Data items:
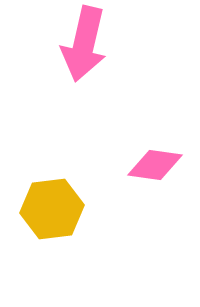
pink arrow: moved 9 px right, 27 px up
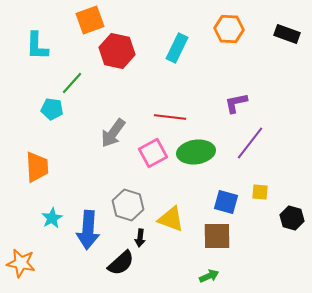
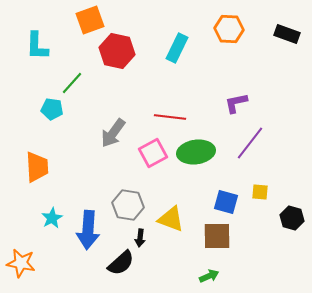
gray hexagon: rotated 8 degrees counterclockwise
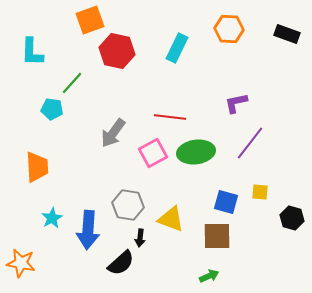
cyan L-shape: moved 5 px left, 6 px down
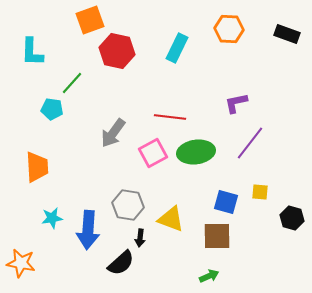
cyan star: rotated 20 degrees clockwise
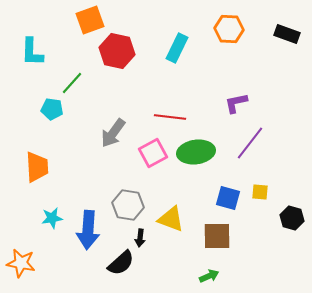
blue square: moved 2 px right, 4 px up
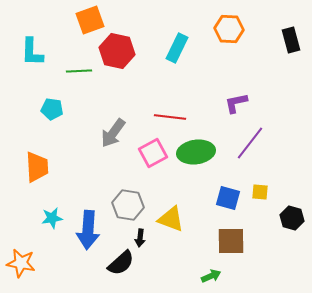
black rectangle: moved 4 px right, 6 px down; rotated 55 degrees clockwise
green line: moved 7 px right, 12 px up; rotated 45 degrees clockwise
brown square: moved 14 px right, 5 px down
green arrow: moved 2 px right
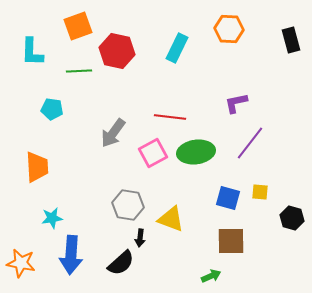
orange square: moved 12 px left, 6 px down
blue arrow: moved 17 px left, 25 px down
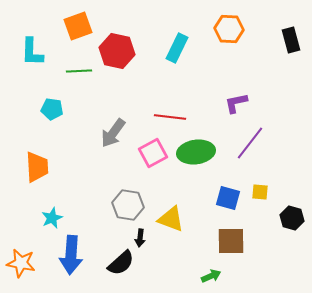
cyan star: rotated 15 degrees counterclockwise
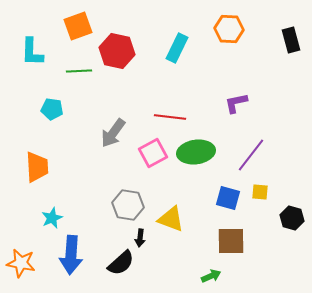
purple line: moved 1 px right, 12 px down
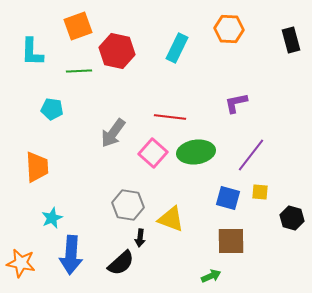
pink square: rotated 20 degrees counterclockwise
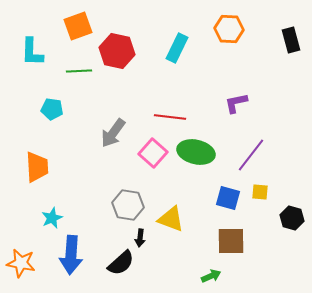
green ellipse: rotated 21 degrees clockwise
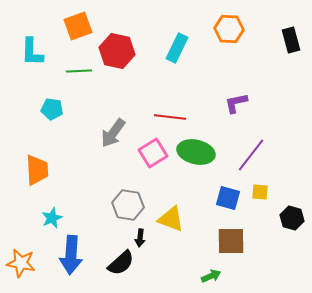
pink square: rotated 16 degrees clockwise
orange trapezoid: moved 3 px down
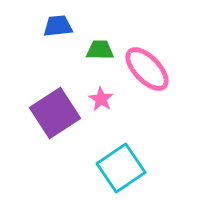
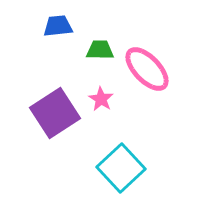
cyan square: rotated 9 degrees counterclockwise
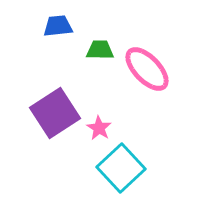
pink star: moved 2 px left, 29 px down
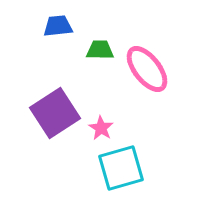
pink ellipse: rotated 6 degrees clockwise
pink star: moved 2 px right
cyan square: rotated 27 degrees clockwise
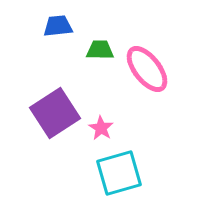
cyan square: moved 2 px left, 5 px down
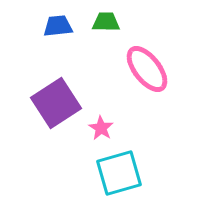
green trapezoid: moved 6 px right, 28 px up
purple square: moved 1 px right, 10 px up
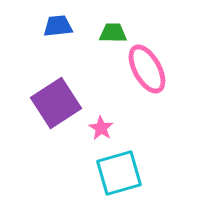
green trapezoid: moved 7 px right, 11 px down
pink ellipse: rotated 9 degrees clockwise
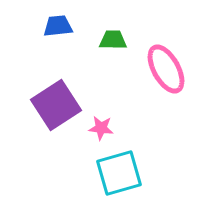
green trapezoid: moved 7 px down
pink ellipse: moved 19 px right
purple square: moved 2 px down
pink star: rotated 25 degrees counterclockwise
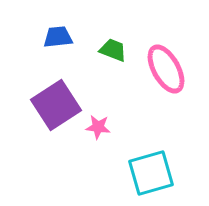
blue trapezoid: moved 11 px down
green trapezoid: moved 10 px down; rotated 20 degrees clockwise
pink star: moved 3 px left, 1 px up
cyan square: moved 32 px right
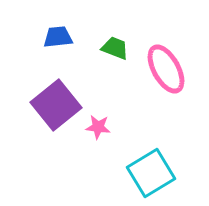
green trapezoid: moved 2 px right, 2 px up
purple square: rotated 6 degrees counterclockwise
cyan square: rotated 15 degrees counterclockwise
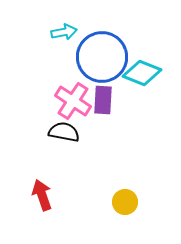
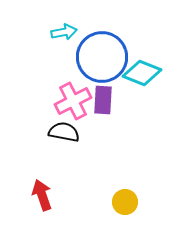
pink cross: rotated 30 degrees clockwise
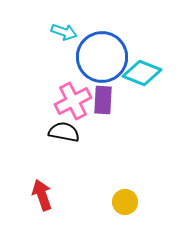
cyan arrow: rotated 30 degrees clockwise
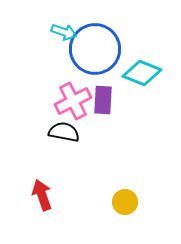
blue circle: moved 7 px left, 8 px up
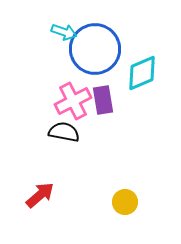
cyan diamond: rotated 45 degrees counterclockwise
purple rectangle: rotated 12 degrees counterclockwise
red arrow: moved 2 px left; rotated 68 degrees clockwise
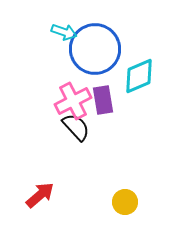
cyan diamond: moved 3 px left, 3 px down
black semicircle: moved 12 px right, 5 px up; rotated 36 degrees clockwise
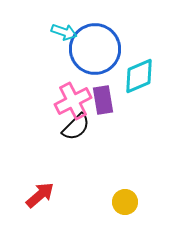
black semicircle: rotated 88 degrees clockwise
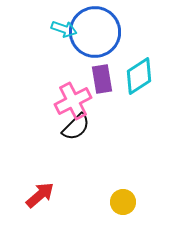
cyan arrow: moved 3 px up
blue circle: moved 17 px up
cyan diamond: rotated 9 degrees counterclockwise
purple rectangle: moved 1 px left, 21 px up
yellow circle: moved 2 px left
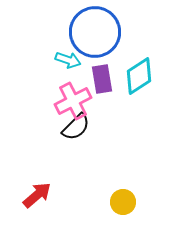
cyan arrow: moved 4 px right, 31 px down
red arrow: moved 3 px left
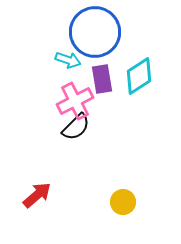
pink cross: moved 2 px right
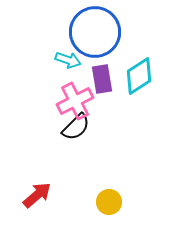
yellow circle: moved 14 px left
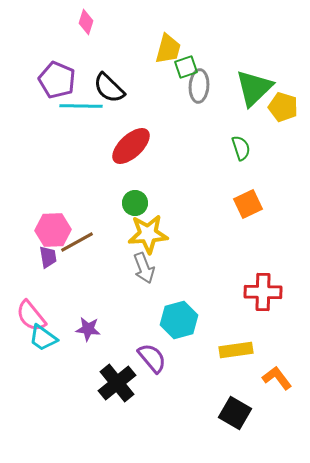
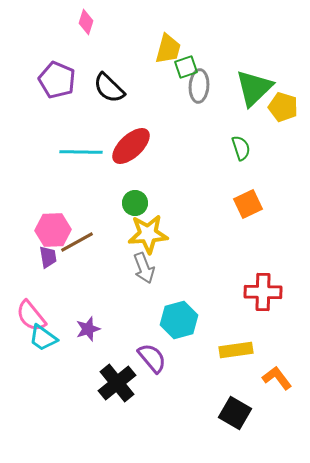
cyan line: moved 46 px down
purple star: rotated 25 degrees counterclockwise
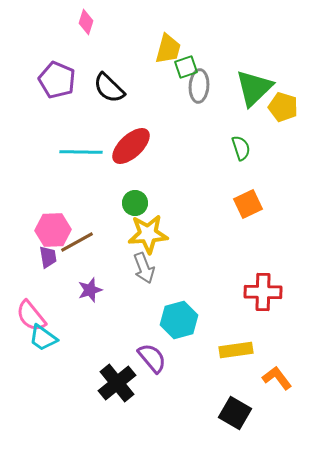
purple star: moved 2 px right, 39 px up
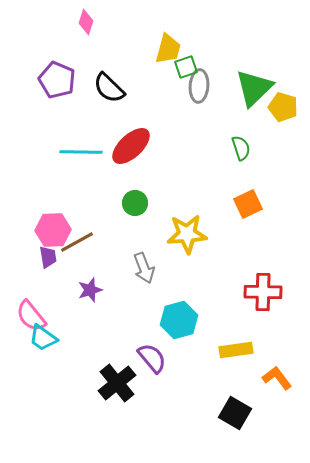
yellow star: moved 39 px right
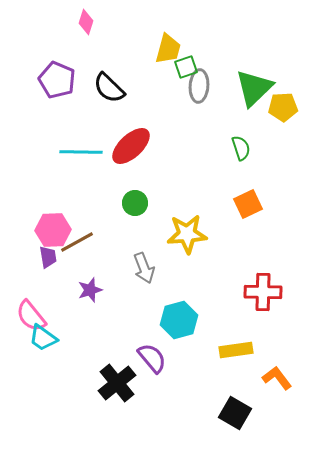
yellow pentagon: rotated 20 degrees counterclockwise
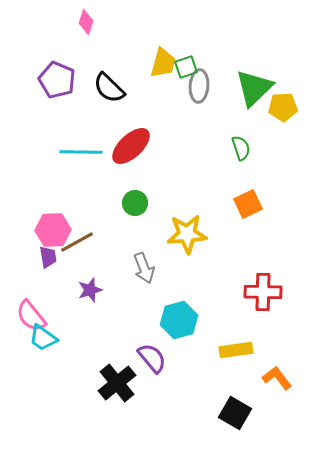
yellow trapezoid: moved 5 px left, 14 px down
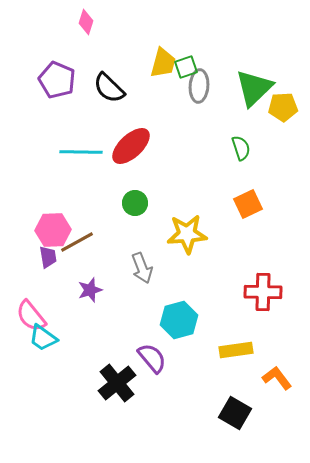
gray arrow: moved 2 px left
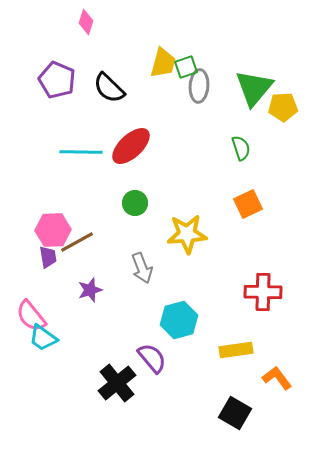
green triangle: rotated 6 degrees counterclockwise
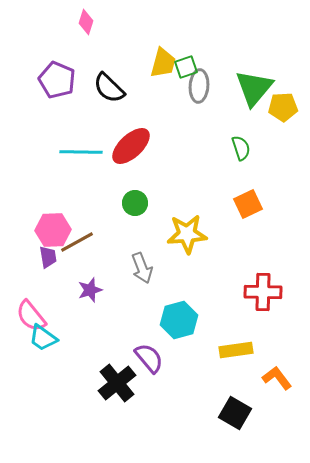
purple semicircle: moved 3 px left
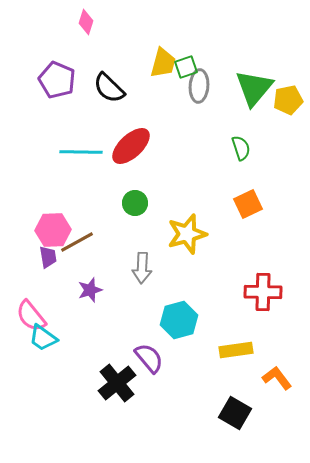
yellow pentagon: moved 5 px right, 7 px up; rotated 8 degrees counterclockwise
yellow star: rotated 12 degrees counterclockwise
gray arrow: rotated 24 degrees clockwise
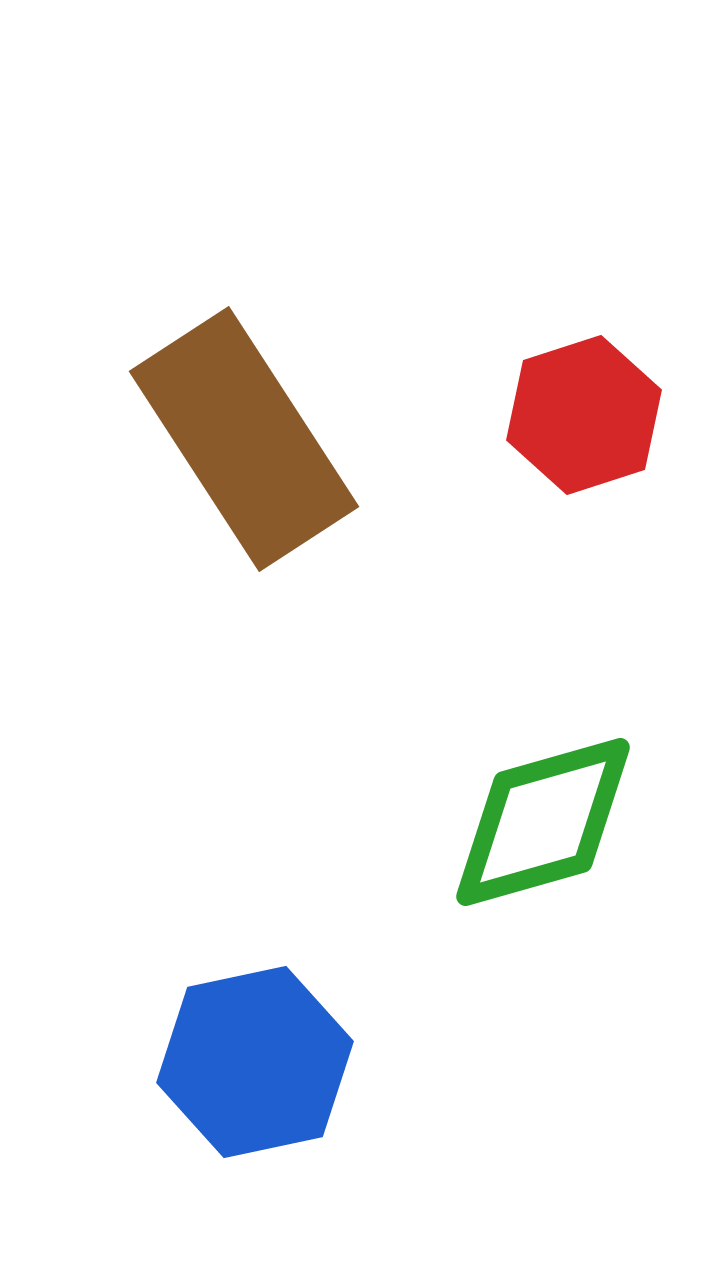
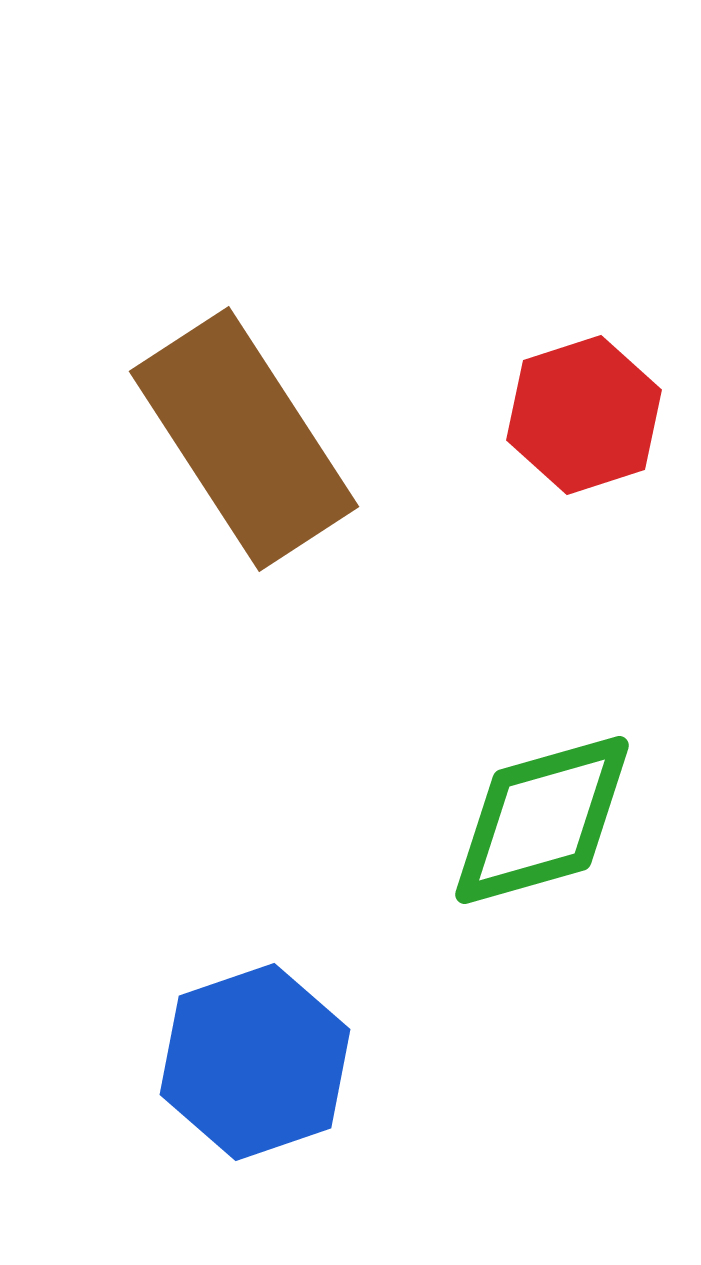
green diamond: moved 1 px left, 2 px up
blue hexagon: rotated 7 degrees counterclockwise
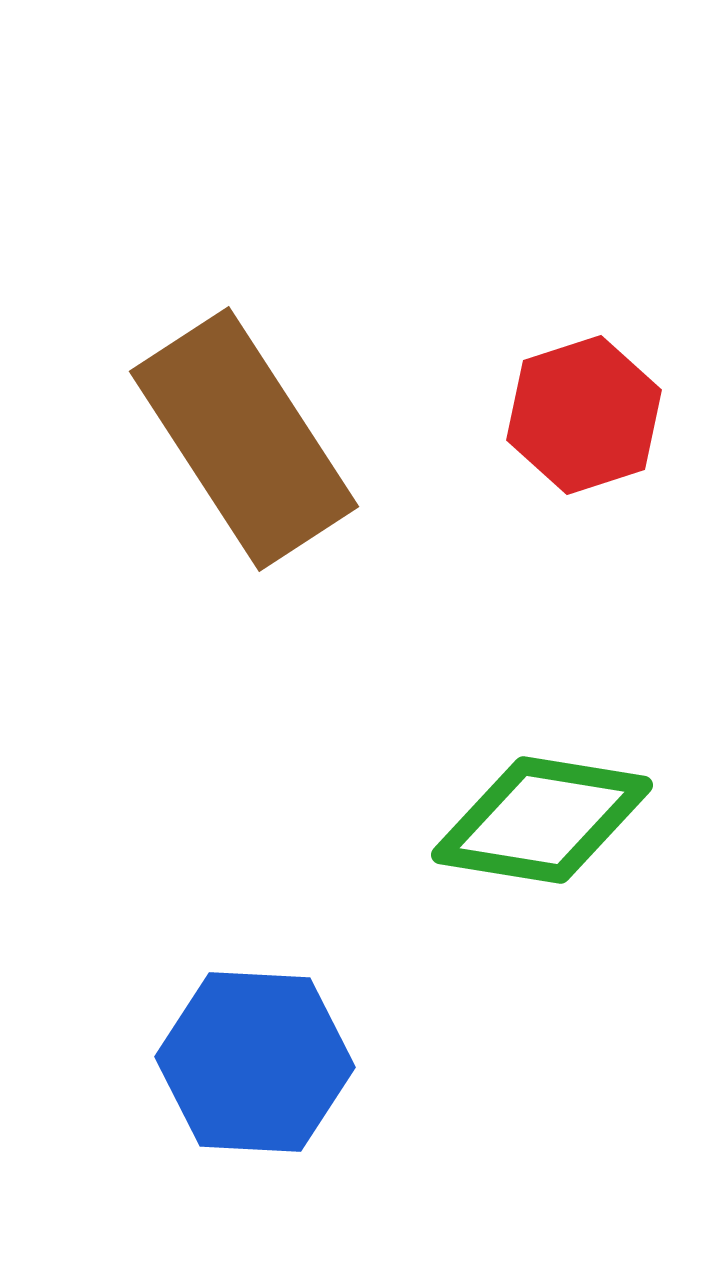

» Exercise instructions
Reproduce every text line from the rows above without changing any wording, and leave out the pictures.

» Problem solution
pink arrow: moved 9 px right, 27 px up
gray hexagon: rotated 8 degrees counterclockwise
cyan L-shape: moved 5 px left, 6 px down
cyan star: rotated 20 degrees clockwise
blue square: moved 2 px right, 4 px up
black rectangle: moved 4 px right, 6 px down; rotated 55 degrees clockwise
green line: moved 7 px right, 12 px up; rotated 45 degrees clockwise
brown square: moved 14 px right, 5 px down
green arrow: moved 2 px right
orange square: moved 12 px left, 6 px down
blue arrow: moved 17 px left, 25 px down
cyan star: rotated 15 degrees counterclockwise
purple line: moved 1 px right, 12 px down
pink square: rotated 20 degrees counterclockwise
green ellipse: rotated 21 degrees clockwise
pink square: rotated 16 degrees clockwise
orange trapezoid: moved 3 px down
cyan square: rotated 9 degrees counterclockwise
pink star: moved 2 px left, 29 px down
pink ellipse: rotated 6 degrees clockwise
pink star: moved 2 px right
cyan square: rotated 27 degrees clockwise
cyan square: moved 2 px left, 5 px down
green trapezoid: moved 6 px right, 28 px up
purple square: moved 1 px right, 10 px up
green trapezoid: moved 7 px right, 11 px down
pink ellipse: rotated 9 degrees clockwise
green trapezoid: moved 7 px down
pink ellipse: moved 19 px right
purple square: moved 2 px down
pink star: rotated 25 degrees counterclockwise
blue trapezoid: moved 11 px down
green trapezoid: moved 10 px down; rotated 20 degrees clockwise
pink star: moved 3 px left, 1 px up
cyan square: moved 32 px right
green trapezoid: moved 2 px right, 2 px up
purple square: rotated 6 degrees counterclockwise
cyan square: rotated 15 degrees counterclockwise
pink cross: rotated 30 degrees clockwise
cyan arrow: rotated 30 degrees clockwise
blue circle: moved 7 px left, 8 px up
cyan diamond: rotated 45 degrees counterclockwise
purple rectangle: rotated 12 degrees counterclockwise
red arrow: moved 2 px left; rotated 68 degrees clockwise
cyan diamond: moved 3 px left, 3 px down
black semicircle: moved 12 px right, 5 px up; rotated 36 degrees clockwise
black semicircle: rotated 88 degrees clockwise
cyan arrow: moved 3 px up
blue circle: moved 17 px up
cyan diamond: rotated 9 degrees counterclockwise
purple rectangle: moved 1 px left, 21 px up
yellow circle: moved 2 px left
cyan arrow: moved 4 px right, 31 px down
red arrow: moved 3 px left
pink cross: moved 2 px right
yellow circle: moved 14 px left
cyan line: moved 46 px down
purple star: rotated 25 degrees counterclockwise
purple star: moved 2 px right, 39 px up
yellow star: moved 39 px right
yellow pentagon: rotated 20 degrees counterclockwise
yellow trapezoid: moved 5 px left, 14 px down
gray arrow: moved 2 px left
green triangle: rotated 6 degrees counterclockwise
purple semicircle: moved 3 px left
yellow pentagon: moved 5 px right, 7 px up; rotated 8 degrees counterclockwise
yellow star: rotated 12 degrees counterclockwise
gray arrow: rotated 24 degrees clockwise
green diamond: moved 1 px left, 2 px up
blue hexagon: rotated 7 degrees counterclockwise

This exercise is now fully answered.